§ Material for the task
'''

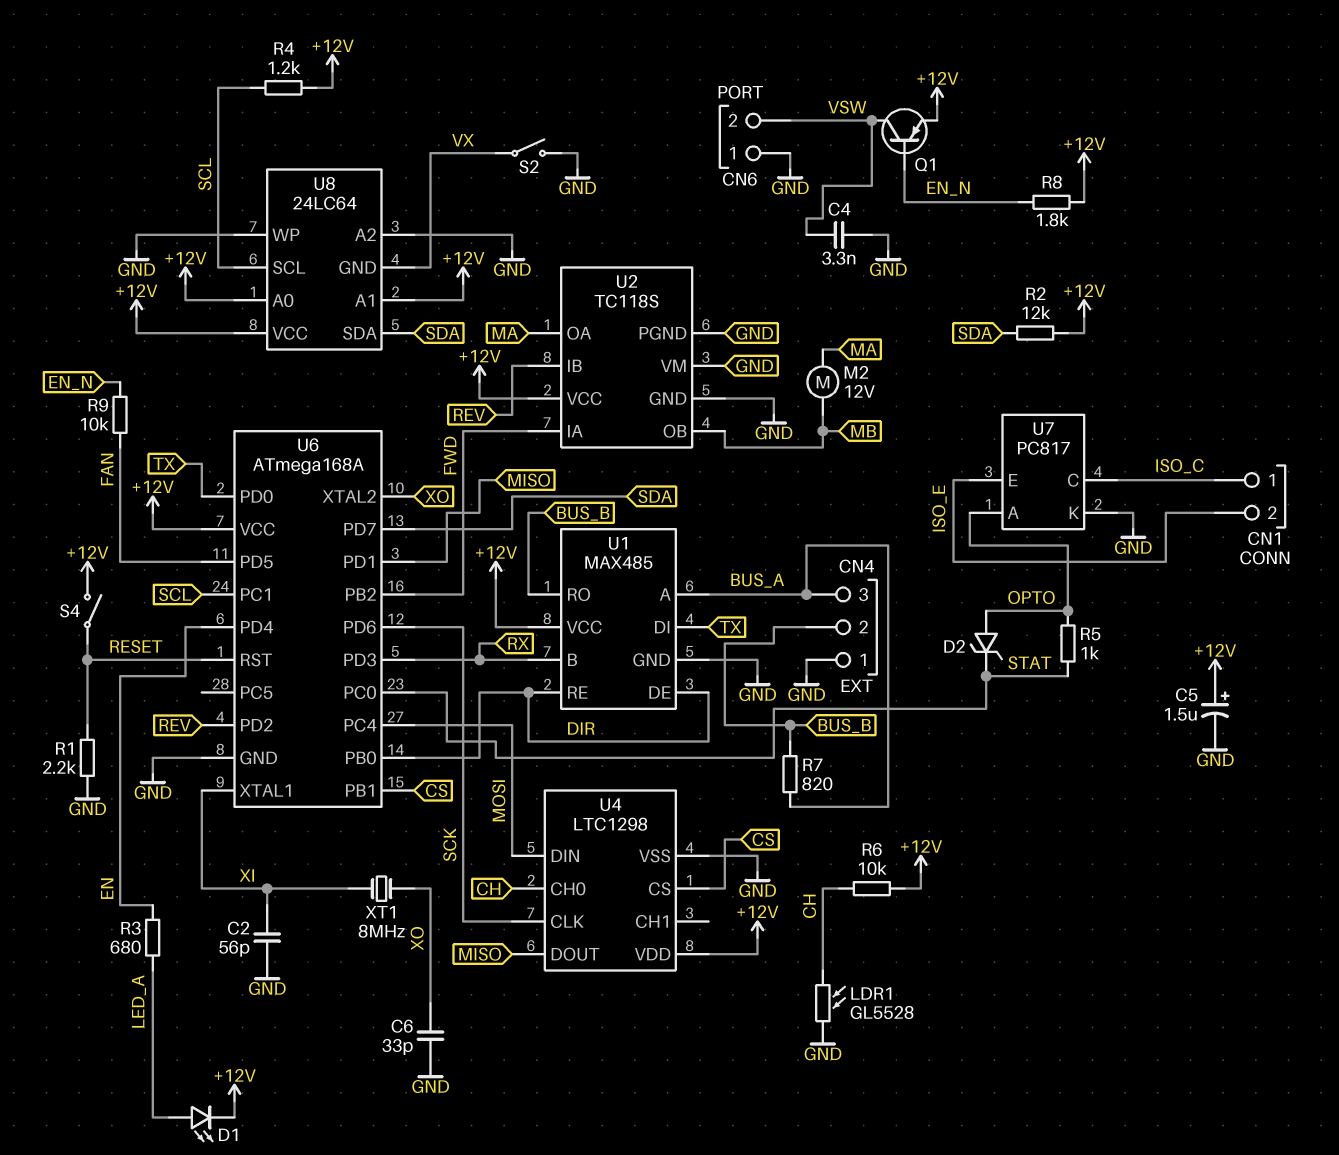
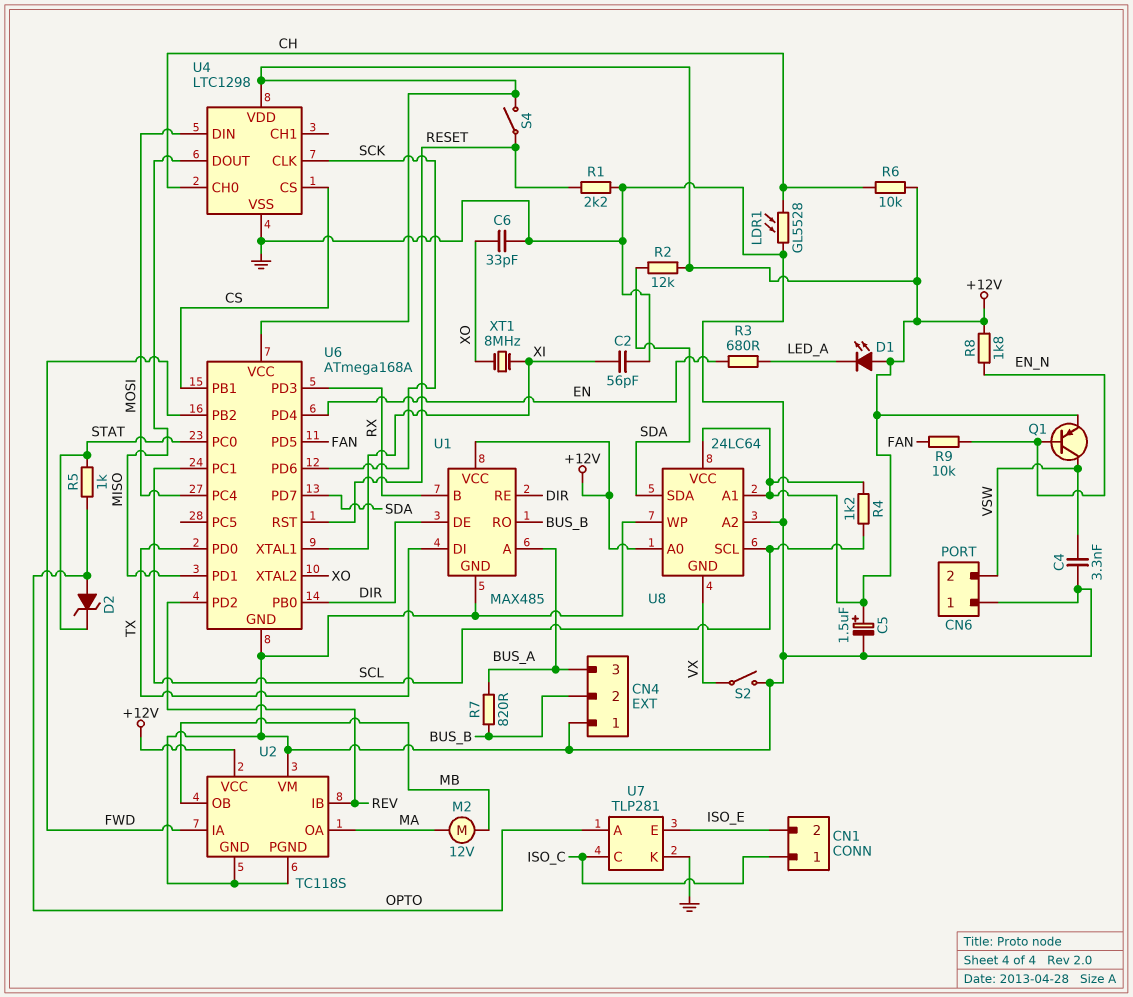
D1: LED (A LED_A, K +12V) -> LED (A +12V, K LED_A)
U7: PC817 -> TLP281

'''
'''

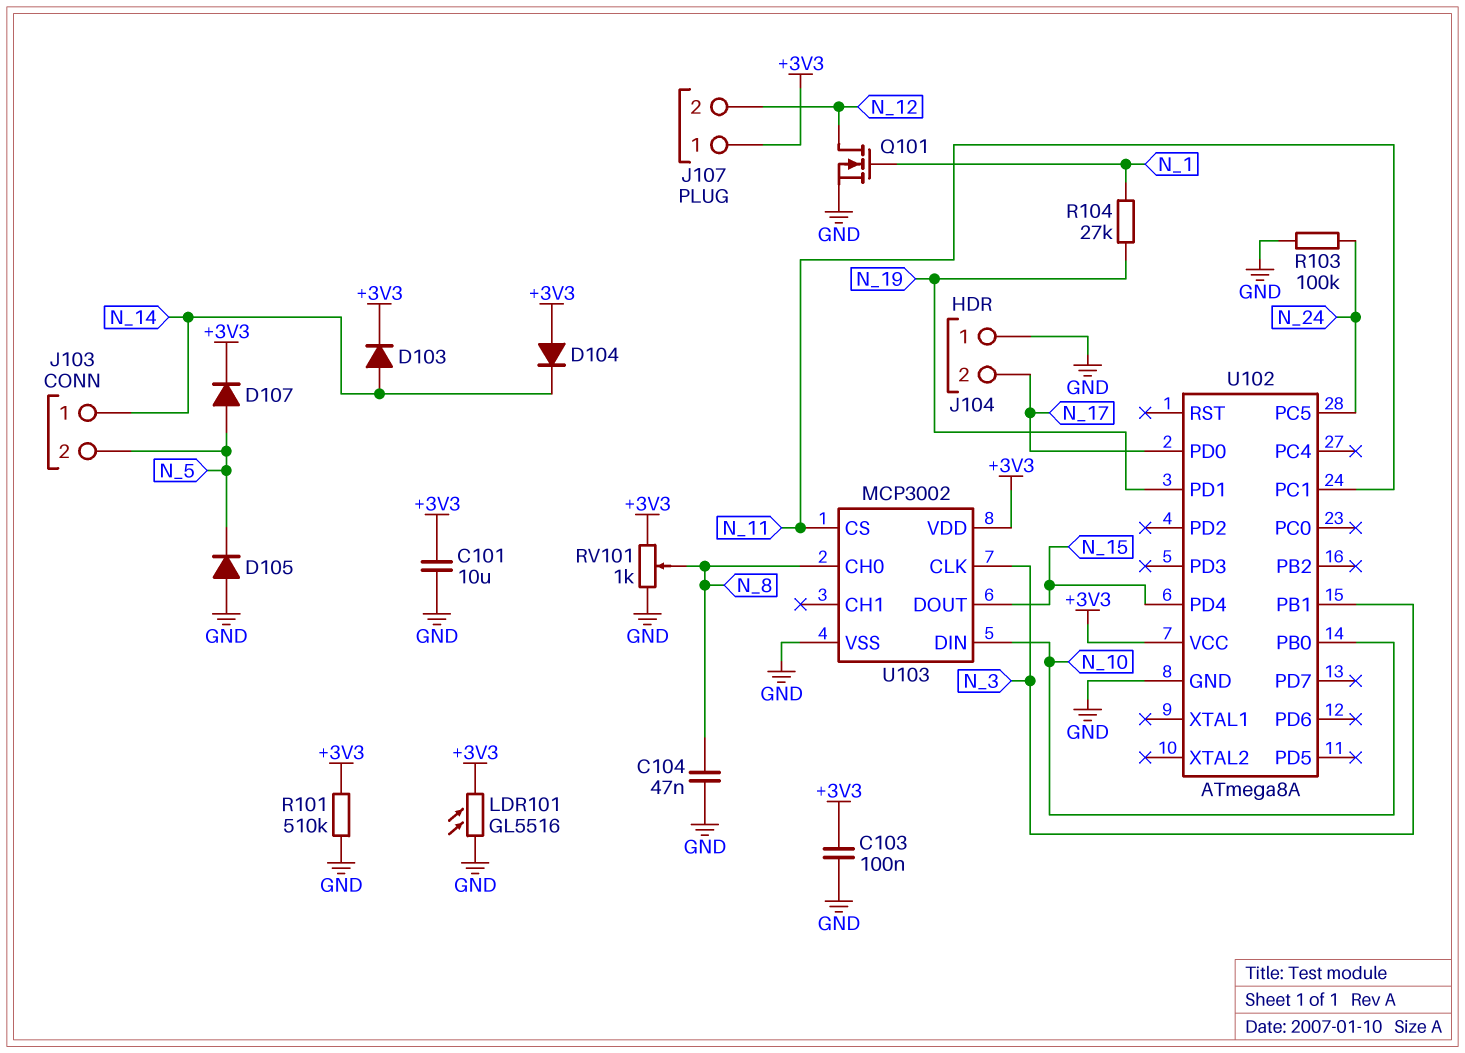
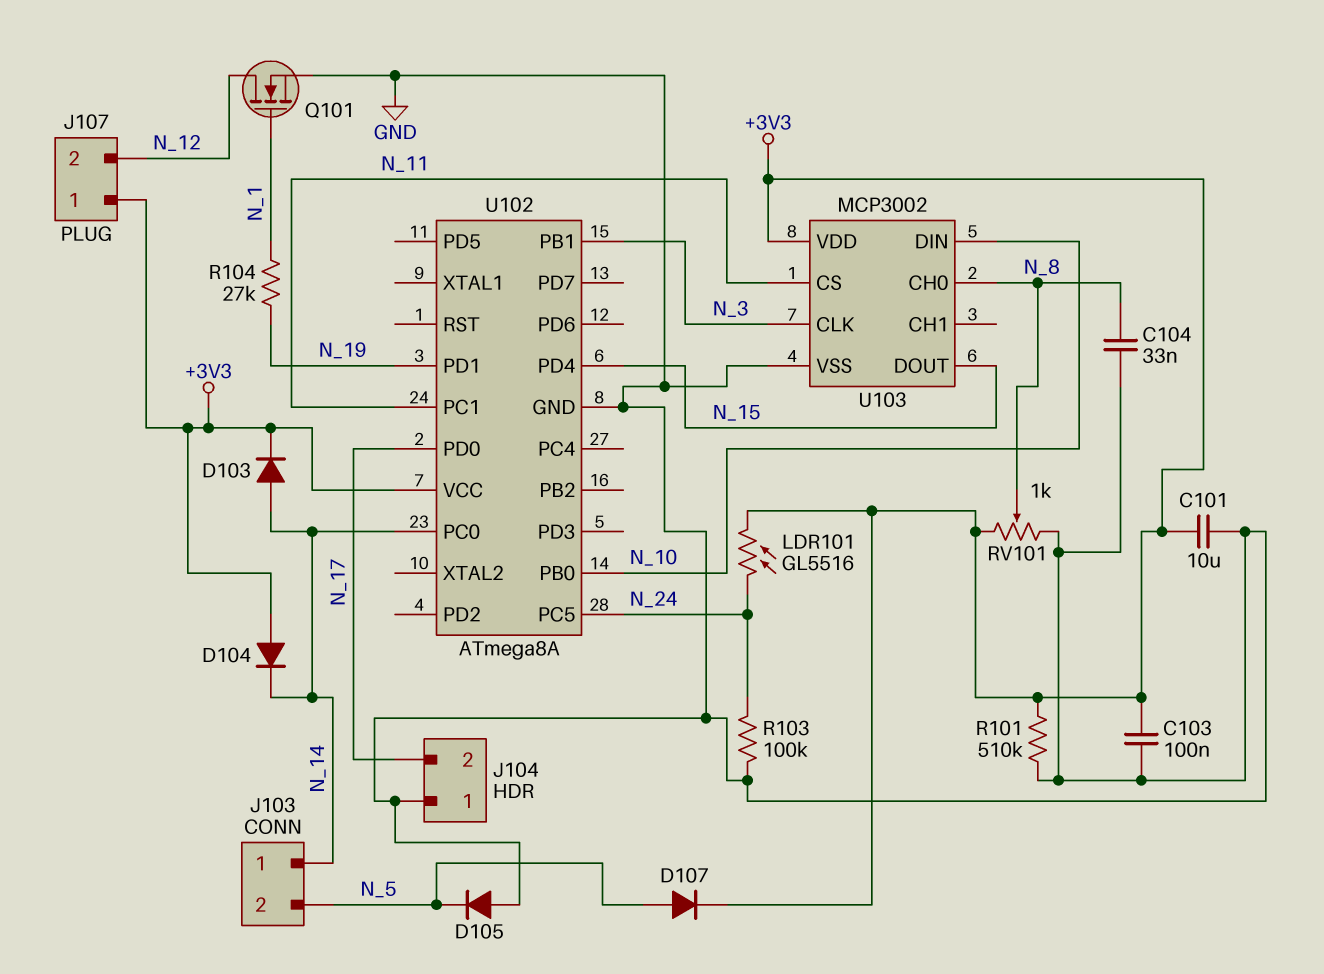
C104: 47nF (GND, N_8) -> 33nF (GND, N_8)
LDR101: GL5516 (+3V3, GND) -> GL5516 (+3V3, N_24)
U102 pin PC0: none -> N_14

'''

§ Task
Keep both end lines and retype everything in the records above from the line containing "C104: 47nF (GND, N_8) -> 33nF (GND, N_8)" through the line containing "U102 pin PC0: none -> N_14", exactly, with nothing else.

§ Task output
C104: 47nF (GND, N_8) -> 33nF (GND, N_8)
LDR101: GL5516 (+3V3, GND) -> GL5516 (+3V3, N_24)
U102 pin PC0: none -> N_14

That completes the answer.